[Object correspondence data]
§ §
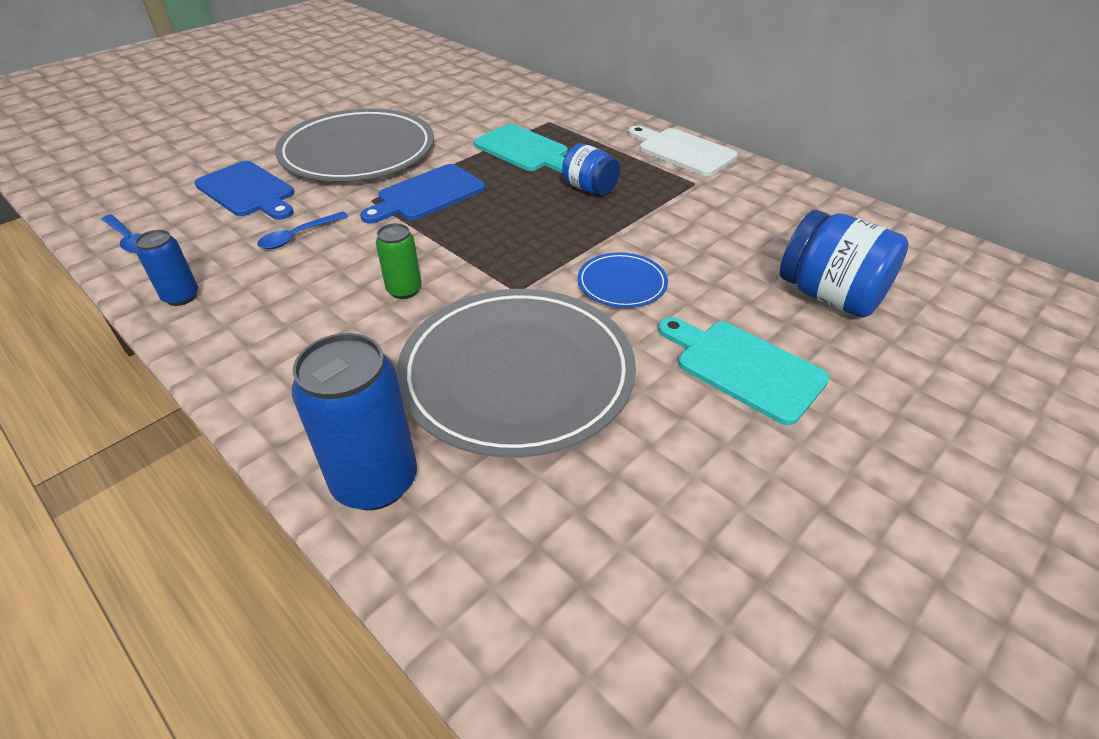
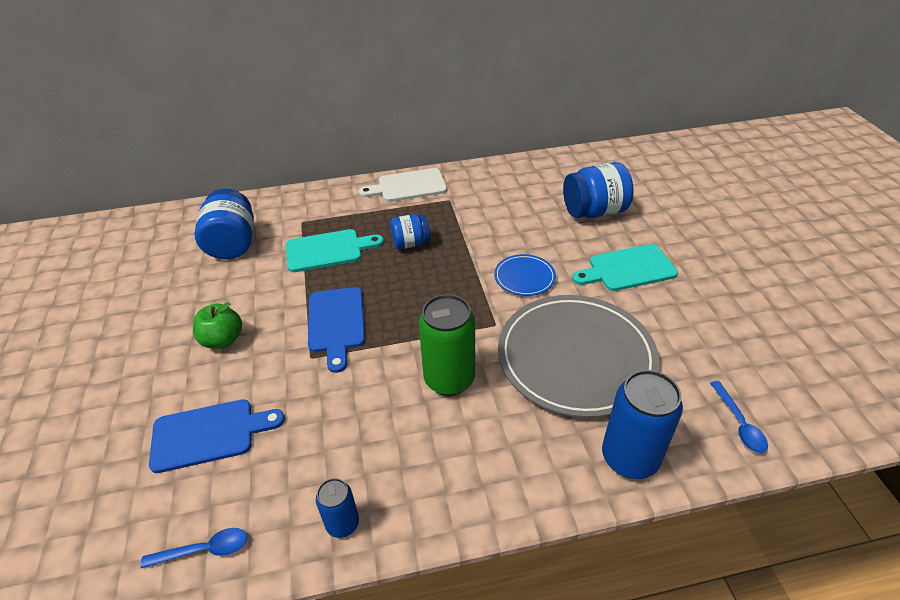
camera: 55 degrees left, 0 degrees up
(298, 236) = (321, 419): blue spoon -> blue spoon (739, 423)
(358, 152) = (223, 340): grey plate -> green apple
(404, 290) = (449, 379): green can -> green can, size x1.82
(480, 106) = (232, 244): none -> blue jar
§ §
Task item - This task calls for the records to be copied exactly, without pictures.

Exercise solution -
camera: 55 degrees left, 0 degrees up
(298, 236) = (321, 419): blue spoon -> blue spoon (739, 423)
(358, 152) = (223, 340): grey plate -> green apple
(404, 290) = (449, 379): green can -> green can, size x1.82
(480, 106) = (232, 244): none -> blue jar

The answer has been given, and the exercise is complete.